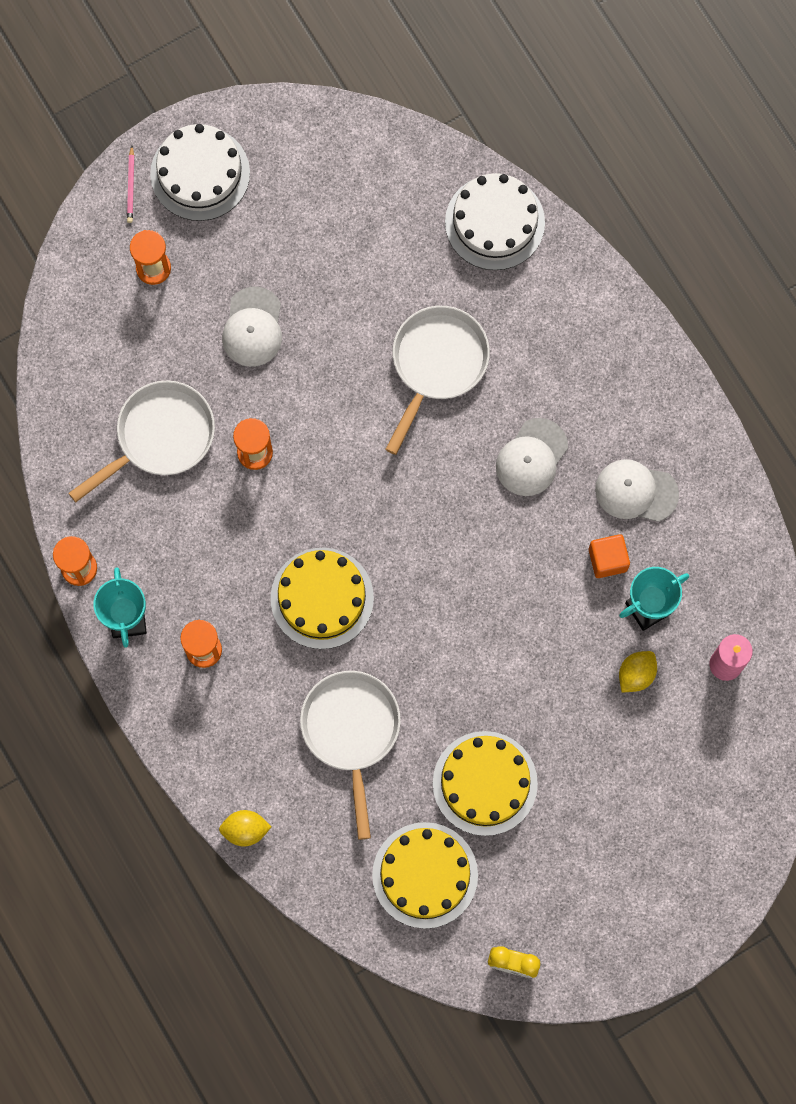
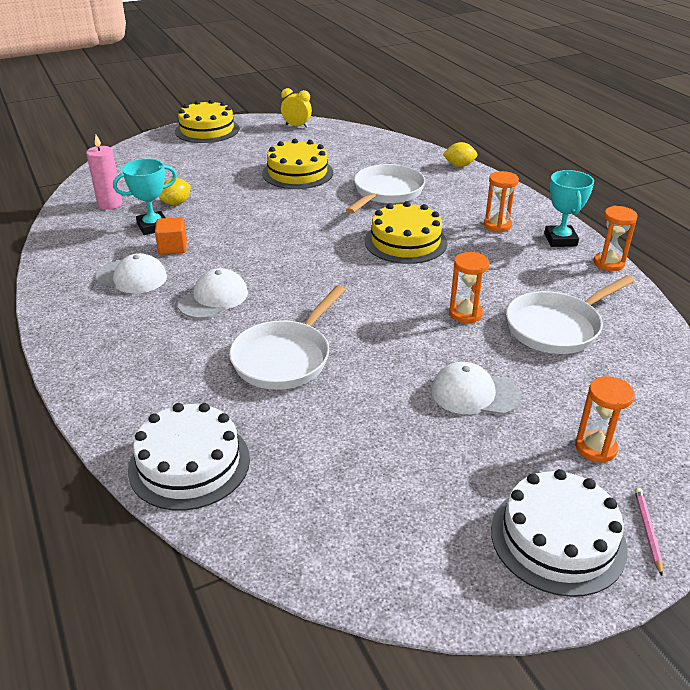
camera: 175 degrees left, 40 degrees down
(253, 327) = (474, 393): white cap -> white cap turned 90 degrees counterclockwise
(351, 731) = (386, 192): white pan -> white pan turned 150 degrees counterclockwise
(425, 875) = (343, 149): yellow cake -> yellow cake (207, 130)

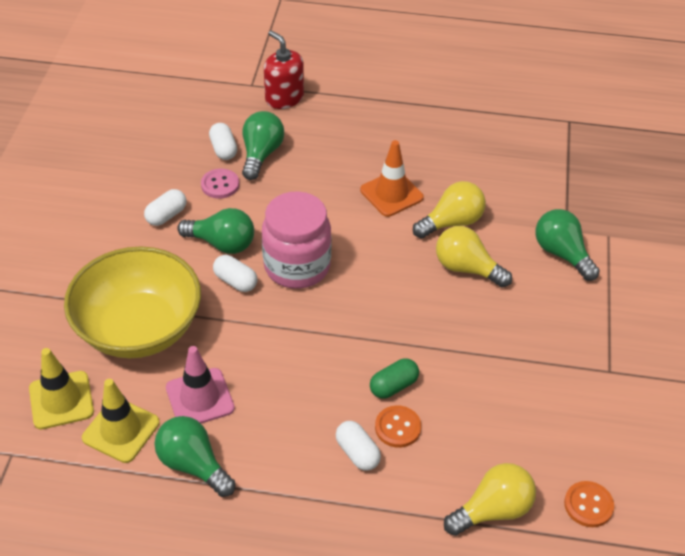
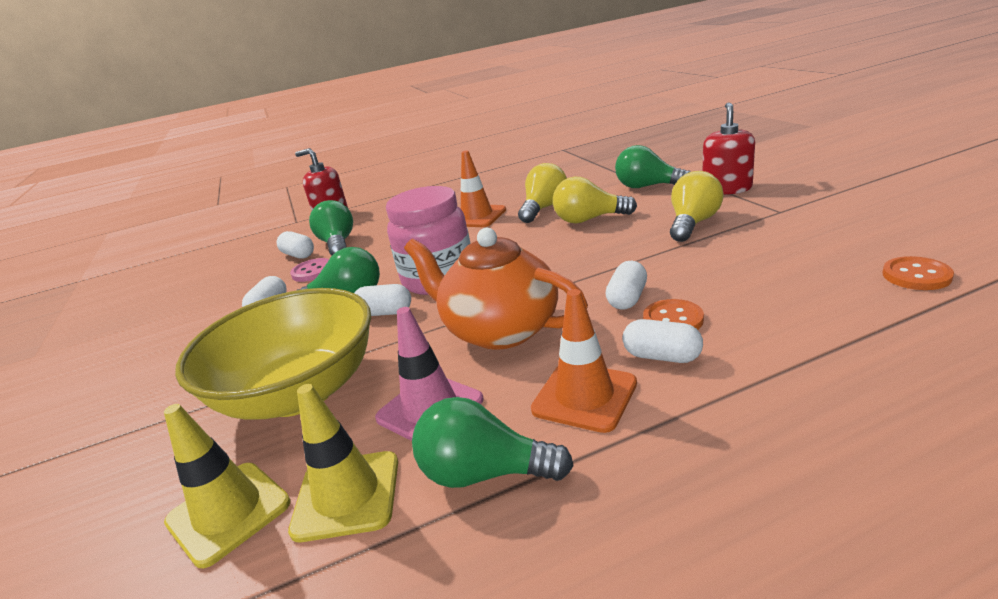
camera: 25 degrees left, 20 degrees down
(286, 451) = (584, 396): none -> orange traffic cone
(291, 356) = (500, 330): none -> orange teapot
(393, 386) = (627, 298): green capsule -> white capsule
(492, 510) = (853, 322): yellow light bulb -> yellow light bulb (693, 223)
(615, 308) = (727, 188): none -> red soap dispenser

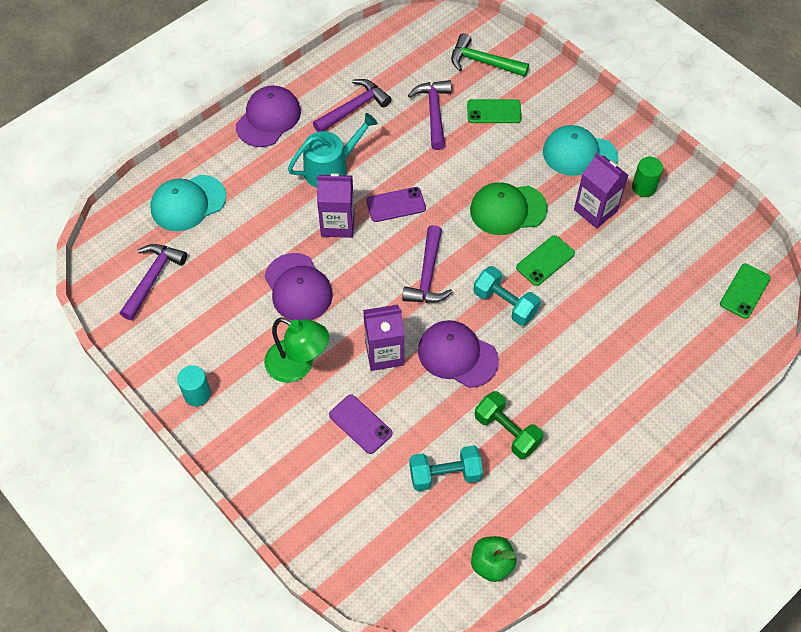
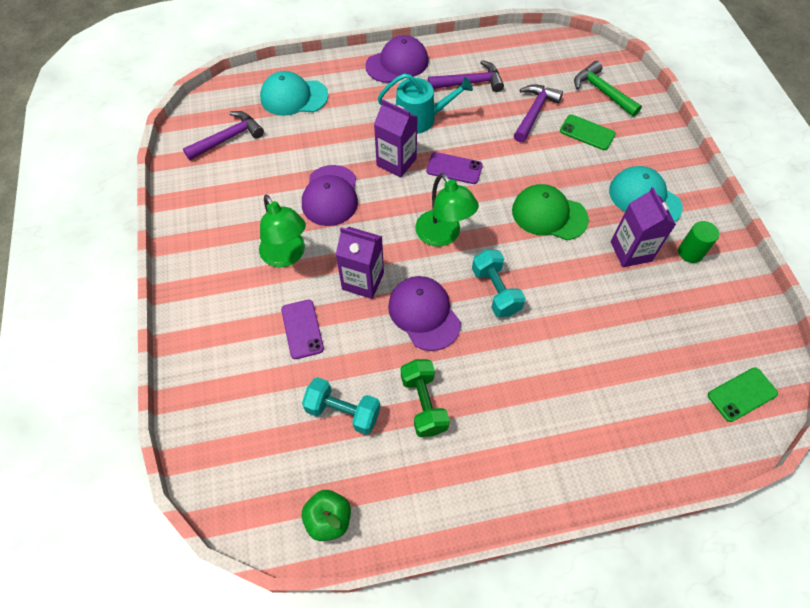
camera: 30 degrees right, 0 degrees up
(197, 394) = (195, 239): turquoise cylinder -> none
(427, 275) = (443, 235): purple hammer -> green lamp
(545, 260) = (556, 272): green phone -> none

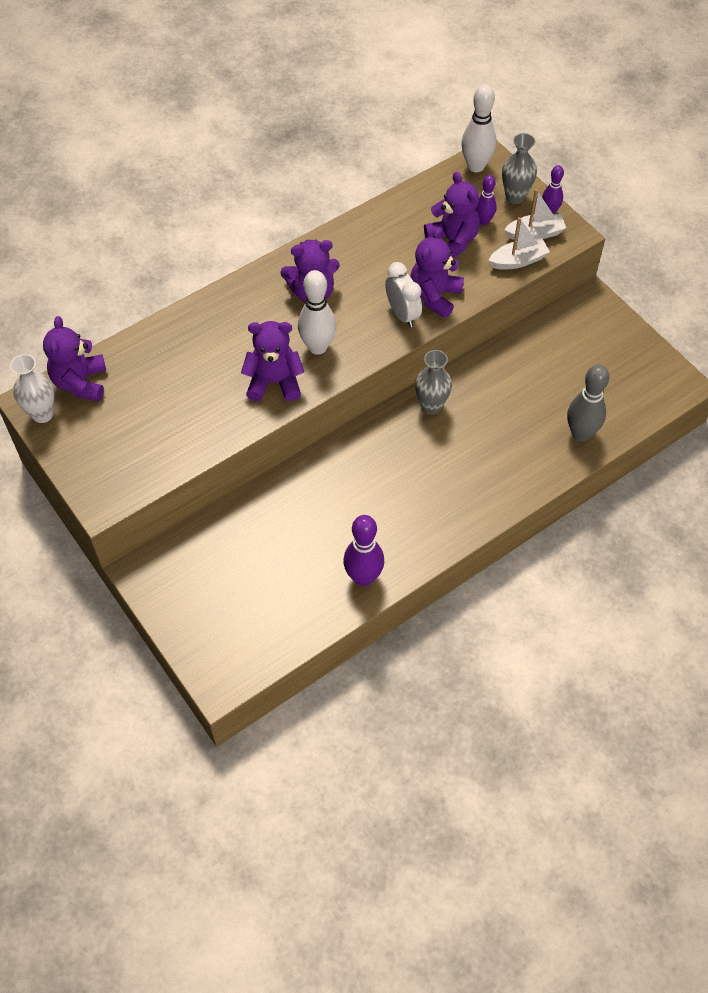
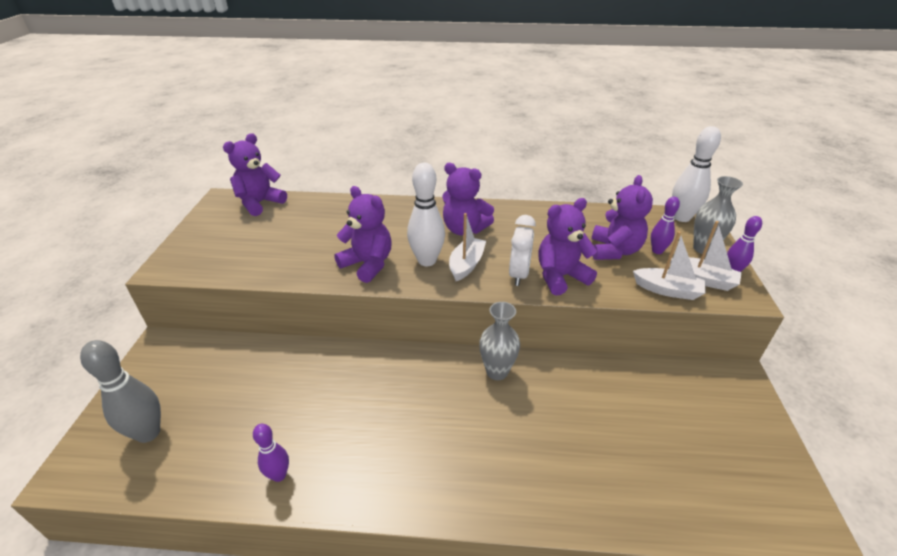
camera: 40 degrees right, 20 degrees down
(42, 414) = (217, 206): white vase -> none
(353, 330) = (466, 264): none -> white boat
(363, 577) = (279, 475): purple bowling pin -> purple bowling pin, size x0.60
(581, 433) = (631, 496): grey bowling pin -> grey bowling pin (148, 433)

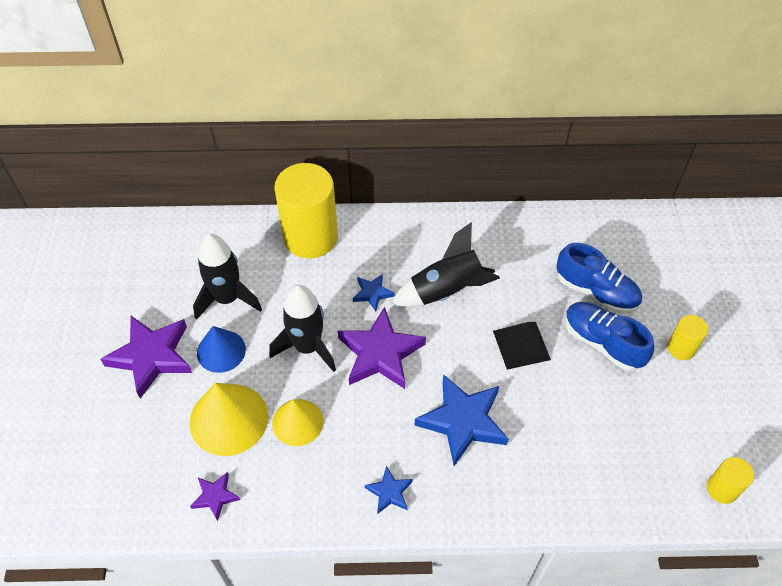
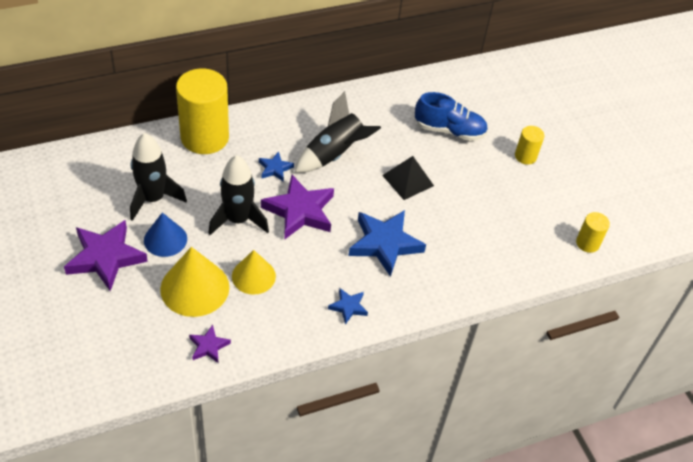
camera: 25 degrees left, 5 degrees down
(602, 343) = (467, 165): blue shoe -> none

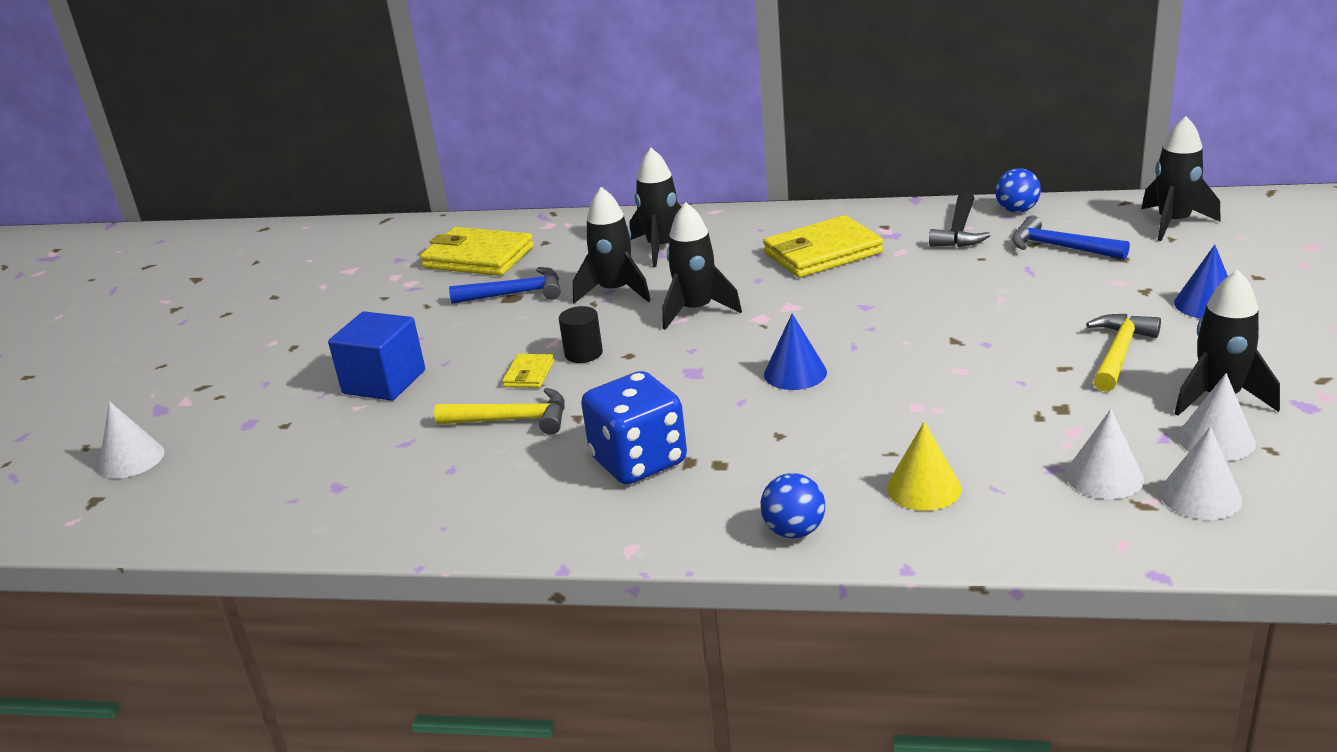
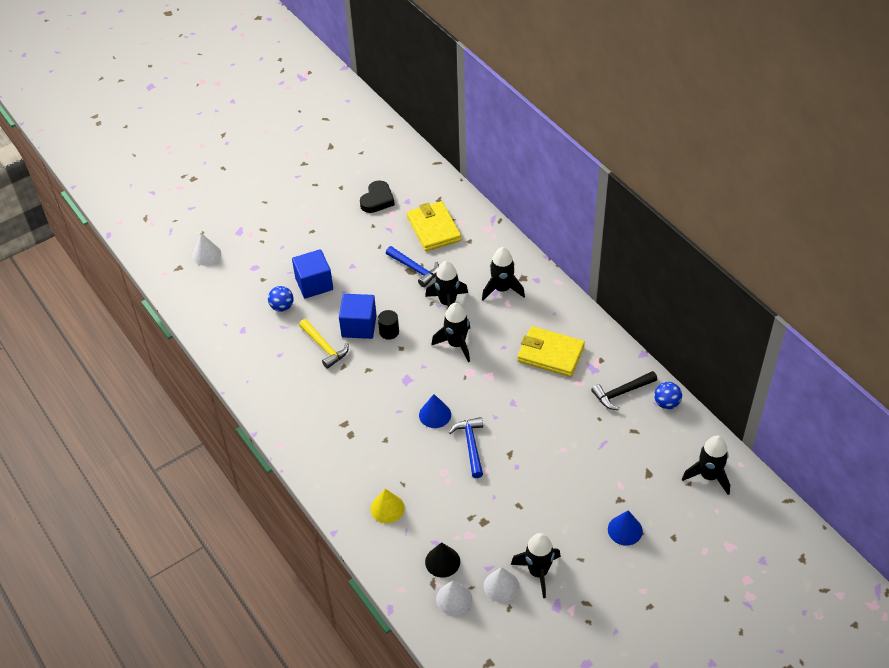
camera: 45 degrees right, 20 degrees up
(351, 278) = (377, 200): none -> black heart
(529, 374) = (359, 326): yellow wallet -> blue cube
(639, 461) = (331, 408): blue dice -> none
(794, 531) = (328, 485): blue ball -> blue ball (282, 307)
(1060, 247) = (638, 443): blue hammer -> blue hammer (471, 445)
(1104, 476) = (442, 561): white cone -> black cone
(1119, 353) = (548, 519): yellow hammer -> none

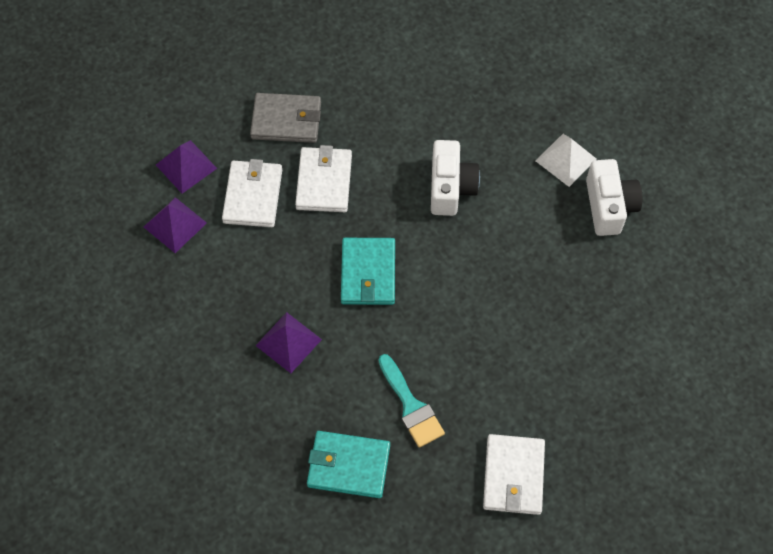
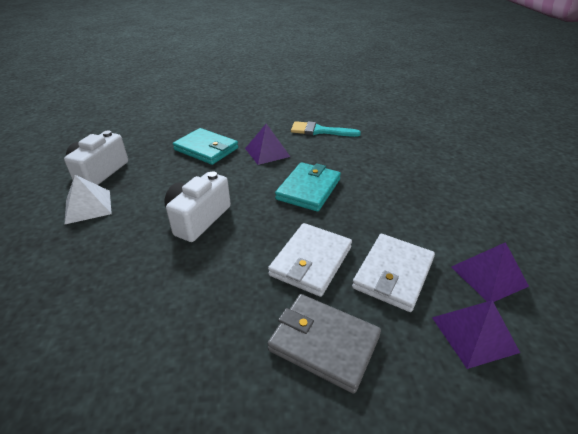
camera: 155 degrees left, 25 degrees down
(288, 342) = (390, 173): purple pyramid -> purple pyramid (267, 152)
(348, 465) = (370, 122): turquoise wallet -> turquoise wallet (206, 149)
(411, 406) = (319, 131): turquoise brush -> turquoise brush turned 75 degrees counterclockwise
(513, 476) = (281, 102): white wallet -> none

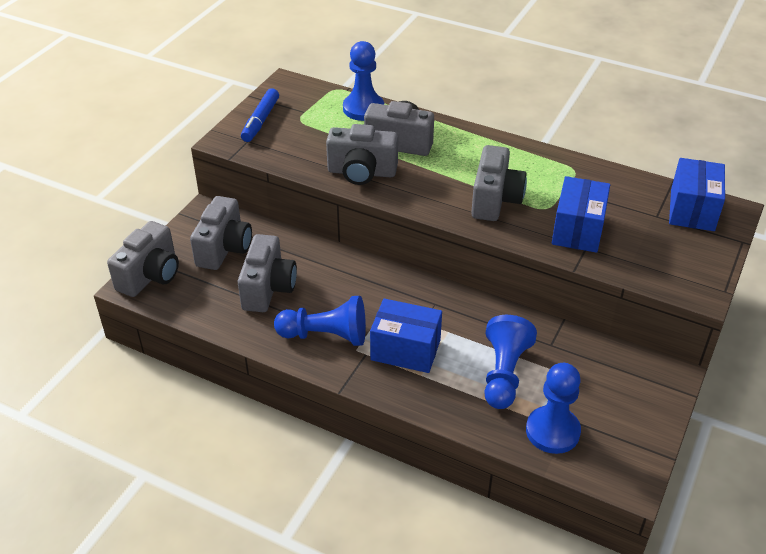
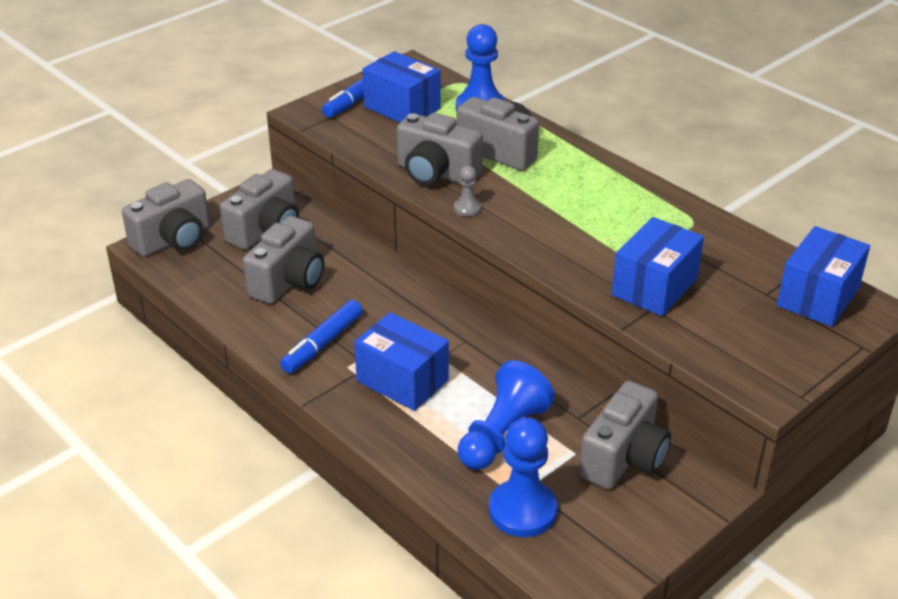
camera: 20 degrees right, 5 degrees down
(301, 121) = (402, 108): none -> blue box
(326, 335) = (322, 344): blue pawn -> blue marker
(403, 197) = (467, 208): none -> grey pawn
(495, 200) = (573, 234): grey camera -> grey camera (624, 458)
-------------------------
> [GOAL OF THE EXERCISE] A complete answer lists each line of the data that holds the word "purple".

> [SOLUTION TO THE PROBLEM]
(427, 275) = (443, 235): purple hammer -> green lamp
(363, 577) = (279, 475): purple bowling pin -> purple bowling pin, size x0.60
(288, 342) = (390, 173): purple pyramid -> purple pyramid (267, 152)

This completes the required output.